[[ SOURCE DATA, beginning ]]
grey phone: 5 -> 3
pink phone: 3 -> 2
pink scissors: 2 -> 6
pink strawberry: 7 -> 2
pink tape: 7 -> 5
[[ SOURCE DATA, end ]]
[[ SOURCE DATA, beginning ]]
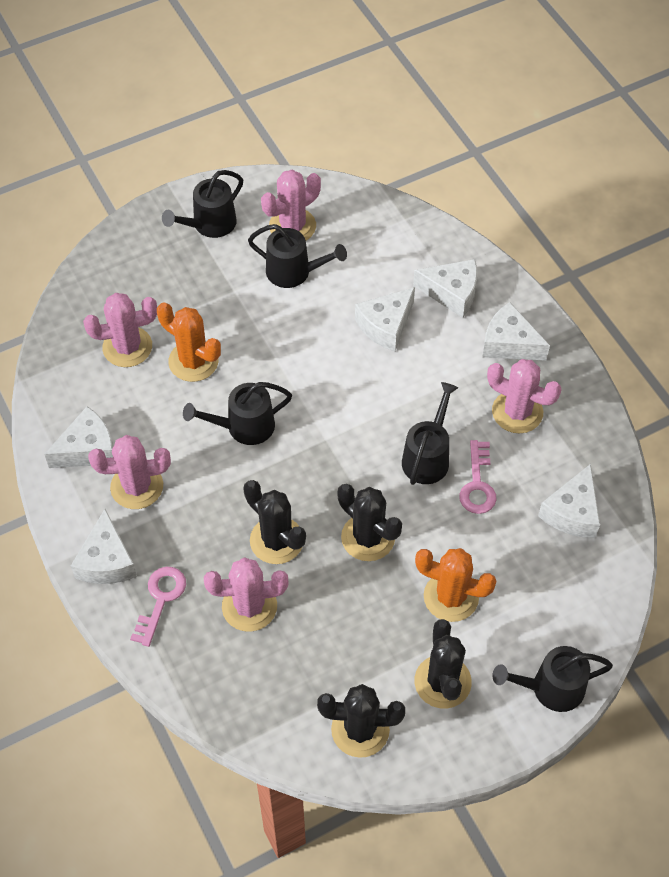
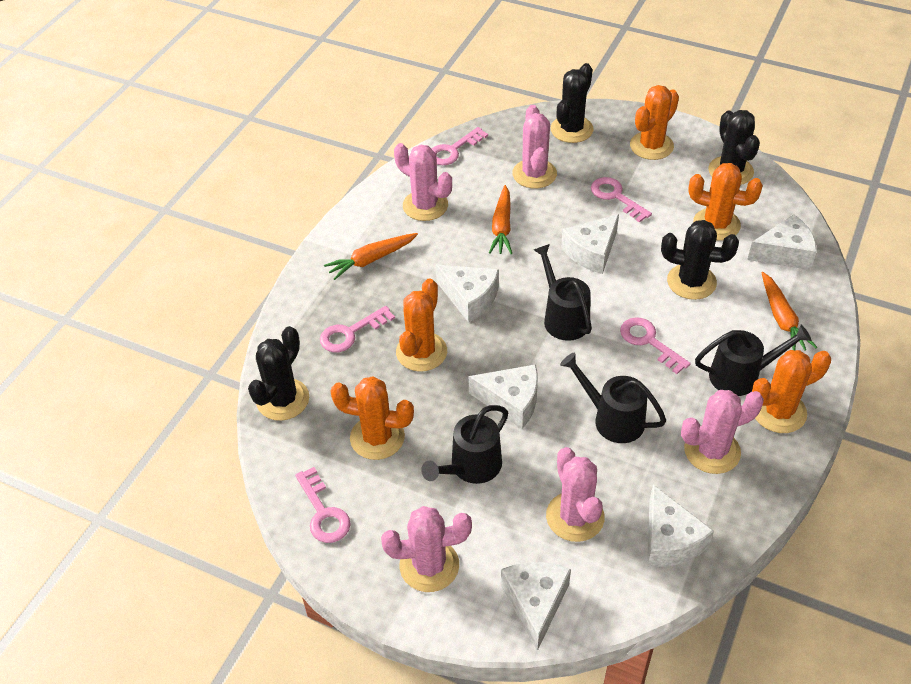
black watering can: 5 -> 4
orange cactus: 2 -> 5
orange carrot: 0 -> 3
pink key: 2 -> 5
[[ SOURCE DATA, end ]]
*ACTIVITY*
Set down, exactly as they stand above, the lines starting with the line with "grey phone: 5 -> 3" and going on through the line with "pink tape: 7 -> 5", and no others.

*ANSWER FOR THE TASK*
grey phone: 5 -> 3
pink phone: 3 -> 2
pink scissors: 2 -> 6
pink strawberry: 7 -> 2
pink tape: 7 -> 5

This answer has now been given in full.